## DATA PROVIDED
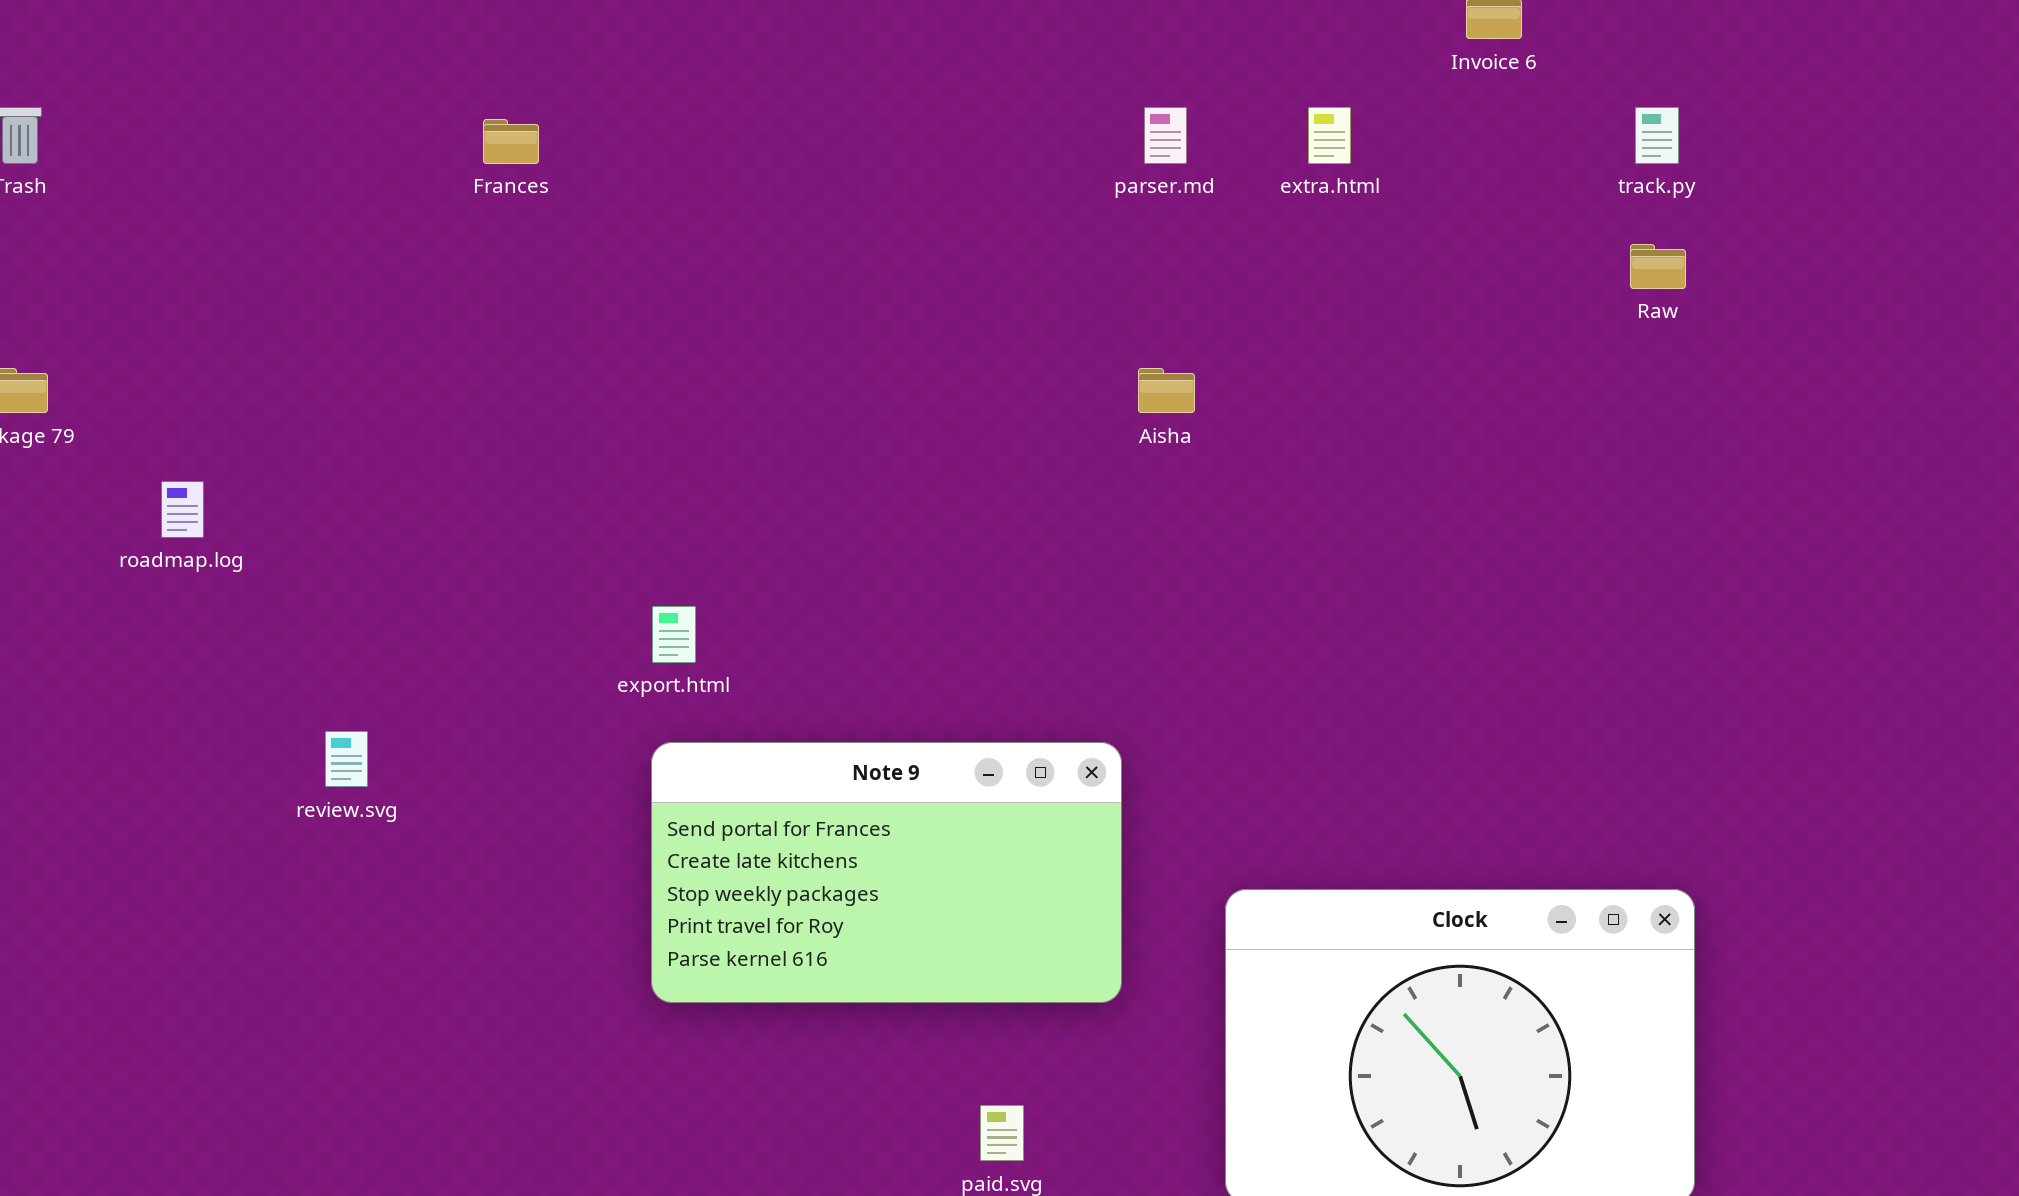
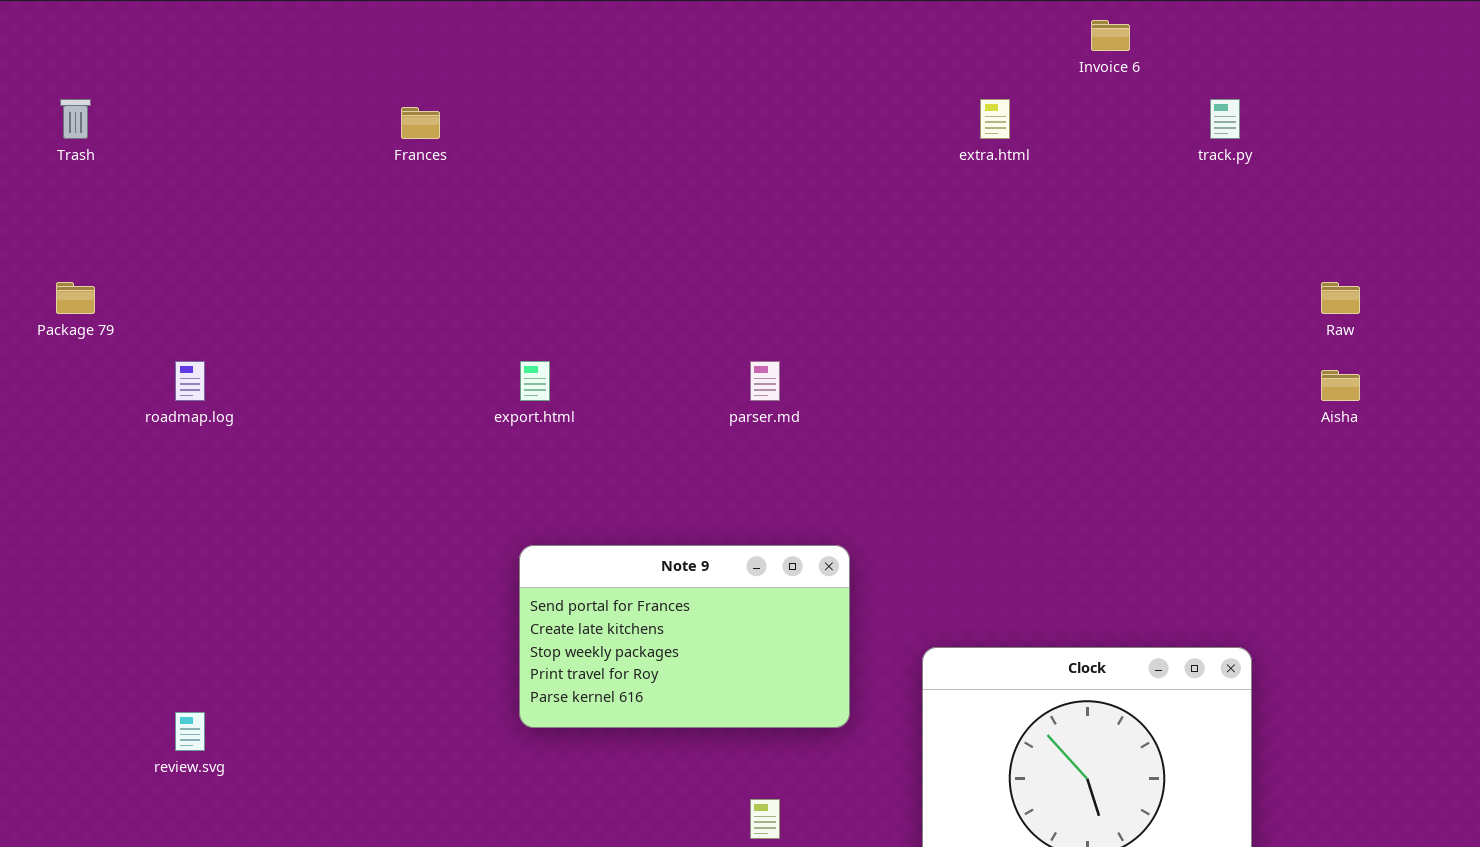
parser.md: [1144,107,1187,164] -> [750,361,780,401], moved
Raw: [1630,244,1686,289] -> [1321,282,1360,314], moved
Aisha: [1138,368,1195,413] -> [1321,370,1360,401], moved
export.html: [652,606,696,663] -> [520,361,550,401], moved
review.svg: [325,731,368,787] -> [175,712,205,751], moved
---
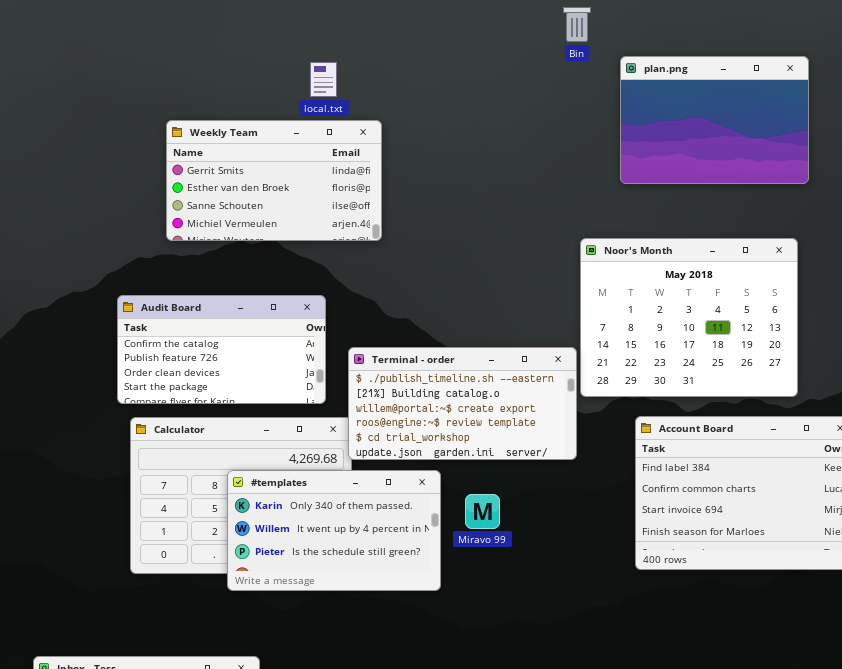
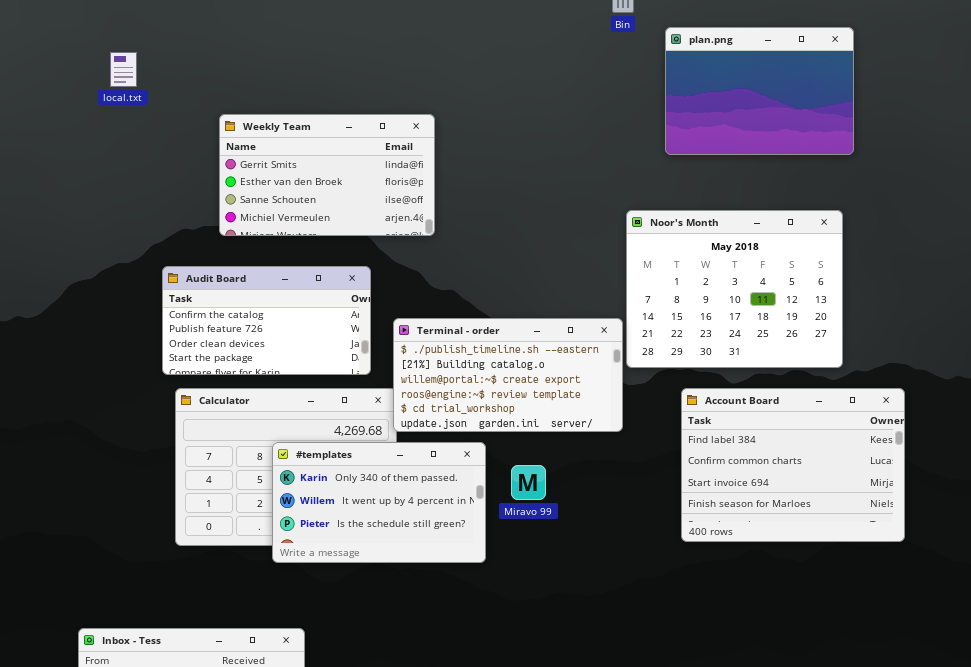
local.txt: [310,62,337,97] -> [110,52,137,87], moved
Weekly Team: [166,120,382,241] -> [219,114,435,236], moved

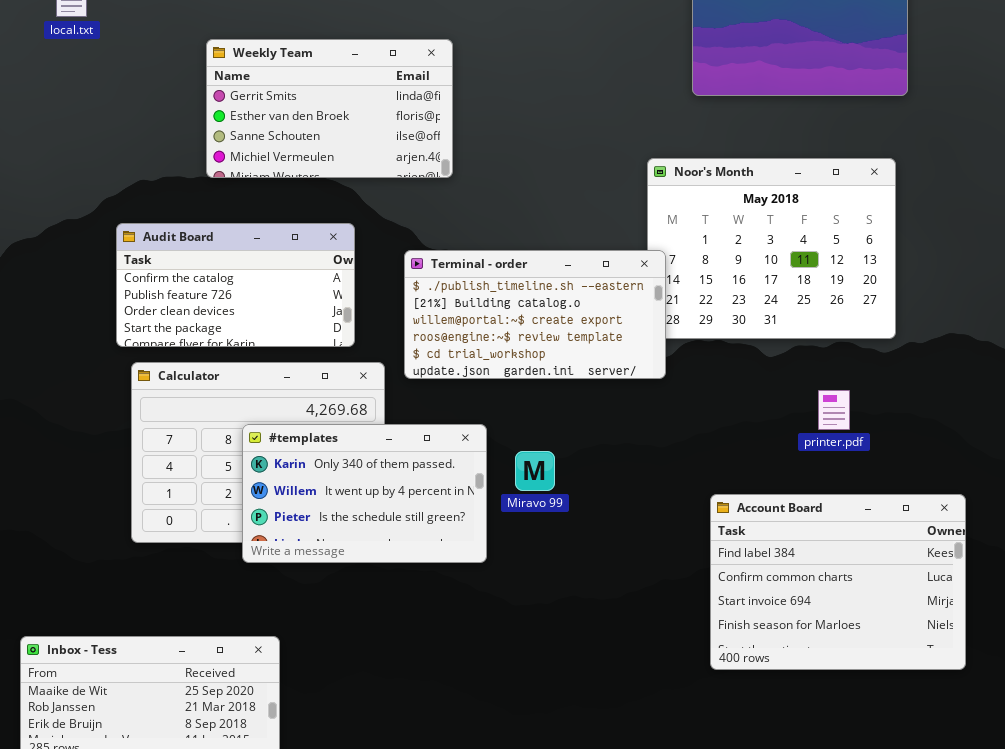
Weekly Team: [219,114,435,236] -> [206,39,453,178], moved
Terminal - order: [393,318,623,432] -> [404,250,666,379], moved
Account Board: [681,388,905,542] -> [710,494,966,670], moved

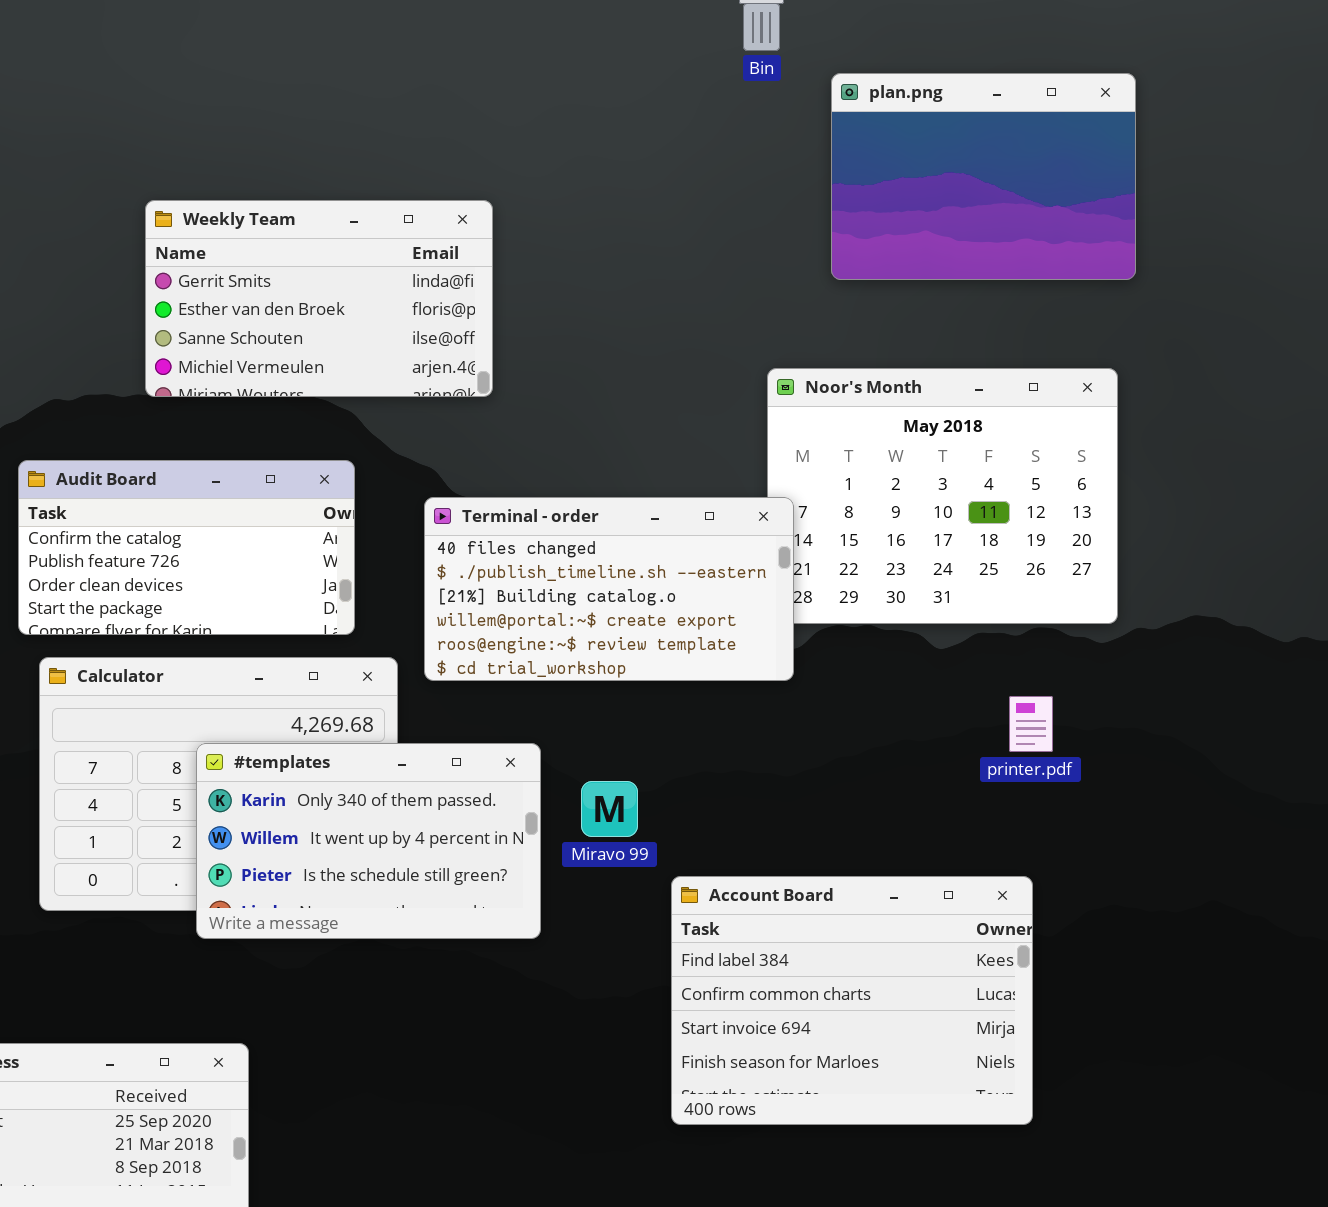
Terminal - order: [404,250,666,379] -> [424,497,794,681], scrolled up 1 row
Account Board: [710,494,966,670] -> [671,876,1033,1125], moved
---
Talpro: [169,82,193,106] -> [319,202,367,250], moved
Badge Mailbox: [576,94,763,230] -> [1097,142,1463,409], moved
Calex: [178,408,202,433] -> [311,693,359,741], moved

## WHAT TO PRODUCE
Using the records above, pull out each line where the word "Team" occurs.

## EXERCISE SOLUTION
Weekly Team: [166,120,382,241] -> [219,114,435,236], moved
Weekly Team: [219,114,435,236] -> [206,39,453,178], moved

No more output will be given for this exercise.